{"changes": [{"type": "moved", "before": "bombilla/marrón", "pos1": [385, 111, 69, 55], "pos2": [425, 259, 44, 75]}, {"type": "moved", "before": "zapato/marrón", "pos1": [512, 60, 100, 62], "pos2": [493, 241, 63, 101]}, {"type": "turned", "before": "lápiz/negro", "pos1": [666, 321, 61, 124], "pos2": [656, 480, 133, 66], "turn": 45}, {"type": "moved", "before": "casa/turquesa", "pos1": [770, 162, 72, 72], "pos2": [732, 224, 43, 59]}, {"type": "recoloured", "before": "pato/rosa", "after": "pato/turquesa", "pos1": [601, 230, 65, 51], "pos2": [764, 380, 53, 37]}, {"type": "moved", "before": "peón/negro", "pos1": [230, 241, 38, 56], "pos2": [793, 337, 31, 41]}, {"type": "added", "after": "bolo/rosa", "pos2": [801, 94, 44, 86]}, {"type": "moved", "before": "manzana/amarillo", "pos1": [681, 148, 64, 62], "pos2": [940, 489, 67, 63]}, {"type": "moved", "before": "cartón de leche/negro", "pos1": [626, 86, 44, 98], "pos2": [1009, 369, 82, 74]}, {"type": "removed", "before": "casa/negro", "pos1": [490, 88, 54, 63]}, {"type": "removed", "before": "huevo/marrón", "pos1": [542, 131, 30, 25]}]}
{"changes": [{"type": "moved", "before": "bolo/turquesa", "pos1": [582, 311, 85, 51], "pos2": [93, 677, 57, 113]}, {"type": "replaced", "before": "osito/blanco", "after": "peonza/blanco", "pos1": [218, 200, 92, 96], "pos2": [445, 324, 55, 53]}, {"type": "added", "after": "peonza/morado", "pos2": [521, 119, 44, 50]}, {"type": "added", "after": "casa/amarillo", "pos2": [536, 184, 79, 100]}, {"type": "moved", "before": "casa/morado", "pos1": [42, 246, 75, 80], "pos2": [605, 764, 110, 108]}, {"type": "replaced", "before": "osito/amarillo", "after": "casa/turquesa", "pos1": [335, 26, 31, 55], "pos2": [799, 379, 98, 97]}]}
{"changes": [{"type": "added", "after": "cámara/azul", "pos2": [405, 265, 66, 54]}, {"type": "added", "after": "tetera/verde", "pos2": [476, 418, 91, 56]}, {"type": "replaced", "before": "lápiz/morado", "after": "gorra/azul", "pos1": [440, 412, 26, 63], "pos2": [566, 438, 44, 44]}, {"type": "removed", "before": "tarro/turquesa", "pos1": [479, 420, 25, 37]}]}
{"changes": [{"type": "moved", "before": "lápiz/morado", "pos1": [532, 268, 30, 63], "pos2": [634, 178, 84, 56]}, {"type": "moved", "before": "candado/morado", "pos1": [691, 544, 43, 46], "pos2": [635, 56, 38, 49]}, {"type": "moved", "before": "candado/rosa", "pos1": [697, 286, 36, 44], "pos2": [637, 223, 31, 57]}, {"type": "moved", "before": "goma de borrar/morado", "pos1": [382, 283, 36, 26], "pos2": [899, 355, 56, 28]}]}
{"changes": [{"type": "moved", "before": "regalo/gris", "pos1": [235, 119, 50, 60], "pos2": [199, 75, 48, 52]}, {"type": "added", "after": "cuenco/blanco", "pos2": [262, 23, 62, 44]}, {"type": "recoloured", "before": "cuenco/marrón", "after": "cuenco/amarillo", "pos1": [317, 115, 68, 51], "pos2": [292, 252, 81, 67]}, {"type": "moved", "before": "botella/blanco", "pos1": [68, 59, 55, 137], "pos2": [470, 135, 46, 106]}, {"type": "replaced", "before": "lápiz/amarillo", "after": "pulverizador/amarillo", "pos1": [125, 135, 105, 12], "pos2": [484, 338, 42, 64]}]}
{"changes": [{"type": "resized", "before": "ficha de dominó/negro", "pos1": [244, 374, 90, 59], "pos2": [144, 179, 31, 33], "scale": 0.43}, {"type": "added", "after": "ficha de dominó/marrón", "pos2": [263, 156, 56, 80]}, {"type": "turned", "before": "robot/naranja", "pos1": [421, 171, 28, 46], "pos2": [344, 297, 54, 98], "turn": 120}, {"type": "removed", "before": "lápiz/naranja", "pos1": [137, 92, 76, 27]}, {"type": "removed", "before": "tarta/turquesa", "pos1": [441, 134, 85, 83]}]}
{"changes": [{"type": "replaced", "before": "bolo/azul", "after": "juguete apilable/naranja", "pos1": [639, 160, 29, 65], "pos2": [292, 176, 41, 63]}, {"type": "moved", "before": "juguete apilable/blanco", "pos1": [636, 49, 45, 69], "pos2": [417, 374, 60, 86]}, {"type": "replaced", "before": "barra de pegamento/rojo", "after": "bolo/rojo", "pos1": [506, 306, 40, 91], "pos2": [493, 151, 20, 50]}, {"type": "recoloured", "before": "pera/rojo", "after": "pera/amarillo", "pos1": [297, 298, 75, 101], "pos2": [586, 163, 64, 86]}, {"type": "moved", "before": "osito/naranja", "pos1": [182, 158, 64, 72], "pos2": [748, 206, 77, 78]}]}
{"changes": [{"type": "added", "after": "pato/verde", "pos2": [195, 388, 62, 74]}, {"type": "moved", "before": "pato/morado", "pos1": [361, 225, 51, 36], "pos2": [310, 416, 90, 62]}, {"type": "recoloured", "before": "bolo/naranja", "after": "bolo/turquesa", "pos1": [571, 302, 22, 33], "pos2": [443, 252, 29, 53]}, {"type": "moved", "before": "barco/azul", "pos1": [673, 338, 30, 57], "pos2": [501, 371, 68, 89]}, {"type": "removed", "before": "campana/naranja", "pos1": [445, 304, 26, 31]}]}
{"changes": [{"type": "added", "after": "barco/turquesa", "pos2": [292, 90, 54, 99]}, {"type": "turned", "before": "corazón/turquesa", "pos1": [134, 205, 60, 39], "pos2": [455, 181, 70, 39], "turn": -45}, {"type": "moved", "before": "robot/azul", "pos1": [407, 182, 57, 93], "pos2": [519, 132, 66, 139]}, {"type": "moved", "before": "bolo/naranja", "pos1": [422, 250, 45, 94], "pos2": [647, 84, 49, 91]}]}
^^^^^^^^
*WHAT TO PRODUCE*
Would you set down every entry again, exactly?

*ANSWER BELOW*
{"changes": [{"type": "moved", "before": "bombilla/marrón", "pos1": [385, 111, 69, 55], "pos2": [425, 259, 44, 75]}, {"type": "moved", "before": "zapato/marrón", "pos1": [512, 60, 100, 62], "pos2": [493, 241, 63, 101]}, {"type": "turned", "before": "lápiz/negro", "pos1": [666, 321, 61, 124], "pos2": [656, 480, 133, 66], "turn": 45}, {"type": "moved", "before": "casa/turquesa", "pos1": [770, 162, 72, 72], "pos2": [732, 224, 43, 59]}, {"type": "recoloured", "before": "pato/rosa", "after": "pato/turquesa", "pos1": [601, 230, 65, 51], "pos2": [764, 380, 53, 37]}, {"type": "moved", "before": "peón/negro", "pos1": [230, 241, 38, 56], "pos2": [793, 337, 31, 41]}, {"type": "added", "after": "bolo/rosa", "pos2": [801, 94, 44, 86]}, {"type": "moved", "before": "manzana/amarillo", "pos1": [681, 148, 64, 62], "pos2": [940, 489, 67, 63]}, {"type": "moved", "before": "cartón de leche/negro", "pos1": [626, 86, 44, 98], "pos2": [1009, 369, 82, 74]}, {"type": "removed", "before": "casa/negro", "pos1": [490, 88, 54, 63]}, {"type": "removed", "before": "huevo/marrón", "pos1": [542, 131, 30, 25]}]}
{"changes": [{"type": "moved", "before": "bolo/turquesa", "pos1": [582, 311, 85, 51], "pos2": [93, 677, 57, 113]}, {"type": "replaced", "before": "osito/blanco", "after": "peonza/blanco", "pos1": [218, 200, 92, 96], "pos2": [445, 324, 55, 53]}, {"type": "added", "after": "peonza/morado", "pos2": [521, 119, 44, 50]}, {"type": "added", "after": "casa/amarillo", "pos2": [536, 184, 79, 100]}, {"type": "moved", "before": "casa/morado", "pos1": [42, 246, 75, 80], "pos2": [605, 764, 110, 108]}, {"type": "replaced", "before": "osito/amarillo", "after": "casa/turquesa", "pos1": [335, 26, 31, 55], "pos2": [799, 379, 98, 97]}]}
{"changes": [{"type": "added", "after": "cámara/azul", "pos2": [405, 265, 66, 54]}, {"type": "added", "after": "tetera/verde", "pos2": [476, 418, 91, 56]}, {"type": "replaced", "before": "lápiz/morado", "after": "gorra/azul", "pos1": [440, 412, 26, 63], "pos2": [566, 438, 44, 44]}, {"type": "removed", "before": "tarro/turquesa", "pos1": [479, 420, 25, 37]}]}
{"changes": [{"type": "moved", "before": "lápiz/morado", "pos1": [532, 268, 30, 63], "pos2": [634, 178, 84, 56]}, {"type": "moved", "before": "candado/morado", "pos1": [691, 544, 43, 46], "pos2": [635, 56, 38, 49]}, {"type": "moved", "before": "candado/rosa", "pos1": [697, 286, 36, 44], "pos2": [637, 223, 31, 57]}, {"type": "moved", "before": "goma de borrar/morado", "pos1": [382, 283, 36, 26], "pos2": [899, 355, 56, 28]}]}
{"changes": [{"type": "moved", "before": "regalo/gris", "pos1": [235, 119, 50, 60], "pos2": [199, 75, 48, 52]}, {"type": "added", "after": "cuenco/blanco", "pos2": [262, 23, 62, 44]}, {"type": "recoloured", "before": "cuenco/marrón", "after": "cuenco/amarillo", "pos1": [317, 115, 68, 51], "pos2": [292, 252, 81, 67]}, {"type": "moved", "before": "botella/blanco", "pos1": [68, 59, 55, 137], "pos2": [470, 135, 46, 106]}, {"type": "replaced", "before": "lápiz/amarillo", "after": "pulverizador/amarillo", "pos1": [125, 135, 105, 12], "pos2": [484, 338, 42, 64]}]}
{"changes": [{"type": "resized", "before": "ficha de dominó/negro", "pos1": [244, 374, 90, 59], "pos2": [144, 179, 31, 33], "scale": 0.43}, {"type": "added", "after": "ficha de dominó/marrón", "pos2": [263, 156, 56, 80]}, {"type": "turned", "before": "robot/naranja", "pos1": [421, 171, 28, 46], "pos2": [344, 297, 54, 98], "turn": 120}, {"type": "removed", "before": "lápiz/naranja", "pos1": [137, 92, 76, 27]}, {"type": "removed", "before": "tarta/turquesa", "pos1": [441, 134, 85, 83]}]}
{"changes": [{"type": "replaced", "before": "bolo/azul", "after": "juguete apilable/naranja", "pos1": [639, 160, 29, 65], "pos2": [292, 176, 41, 63]}, {"type": "moved", "before": "juguete apilable/blanco", "pos1": [636, 49, 45, 69], "pos2": [417, 374, 60, 86]}, {"type": "replaced", "before": "barra de pegamento/rojo", "after": "bolo/rojo", "pos1": [506, 306, 40, 91], "pos2": [493, 151, 20, 50]}, {"type": "recoloured", "before": "pera/rojo", "after": "pera/amarillo", "pos1": [297, 298, 75, 101], "pos2": [586, 163, 64, 86]}, {"type": "moved", "before": "osito/naranja", "pos1": [182, 158, 64, 72], "pos2": [748, 206, 77, 78]}]}
{"changes": [{"type": "added", "after": "pato/verde", "pos2": [195, 388, 62, 74]}, {"type": "moved", "before": "pato/morado", "pos1": [361, 225, 51, 36], "pos2": [310, 416, 90, 62]}, {"type": "recoloured", "before": "bolo/naranja", "after": "bolo/turquesa", "pos1": [571, 302, 22, 33], "pos2": [443, 252, 29, 53]}, {"type": "moved", "before": "barco/azul", "pos1": [673, 338, 30, 57], "pos2": [501, 371, 68, 89]}, {"type": "removed", "before": "campana/naranja", "pos1": [445, 304, 26, 31]}]}
{"changes": [{"type": "added", "after": "barco/turquesa", "pos2": [292, 90, 54, 99]}, {"type": "turned", "before": "corazón/turquesa", "pos1": [134, 205, 60, 39], "pos2": [455, 181, 70, 39], "turn": -45}, {"type": "moved", "before": "robot/azul", "pos1": [407, 182, 57, 93], "pos2": [519, 132, 66, 139]}, {"type": "moved", "before": "bolo/naranja", "pos1": [422, 250, 45, 94], "pos2": [647, 84, 49, 91]}]}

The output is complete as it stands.